- TASK ITEM: Write out every line below with no difference at all.

- Scene change data:
= = = = =

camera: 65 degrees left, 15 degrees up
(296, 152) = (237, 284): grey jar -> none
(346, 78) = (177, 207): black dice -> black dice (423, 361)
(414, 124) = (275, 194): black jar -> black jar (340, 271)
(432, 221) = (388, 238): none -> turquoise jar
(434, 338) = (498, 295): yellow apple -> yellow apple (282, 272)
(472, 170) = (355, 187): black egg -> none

= = = = =

- ANSWER FOR THIS EXERCISE:
camera: 65 degrees left, 15 degrees up
(296, 152) = (237, 284): grey jar -> none
(346, 78) = (177, 207): black dice -> black dice (423, 361)
(414, 124) = (275, 194): black jar -> black jar (340, 271)
(432, 221) = (388, 238): none -> turquoise jar
(434, 338) = (498, 295): yellow apple -> yellow apple (282, 272)
(472, 170) = (355, 187): black egg -> none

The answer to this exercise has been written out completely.